* _EXERCISE DETAILS_
Only an exact retyping of all the entries counts as an answer.

* _DATA FOR ANALYSIS_
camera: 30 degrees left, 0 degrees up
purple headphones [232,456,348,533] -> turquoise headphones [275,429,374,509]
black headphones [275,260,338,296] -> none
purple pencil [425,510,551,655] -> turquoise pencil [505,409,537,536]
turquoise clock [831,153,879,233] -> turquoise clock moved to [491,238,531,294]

* _OUTPUT FOR THIS TASK_
camera: 30 degrees left, 0 degrees up
purple headphones [232,456,348,533] -> turquoise headphones [275,429,374,509]
black headphones [275,260,338,296] -> none
purple pencil [425,510,551,655] -> turquoise pencil [505,409,537,536]
turquoise clock [831,153,879,233] -> turquoise clock moved to [491,238,531,294]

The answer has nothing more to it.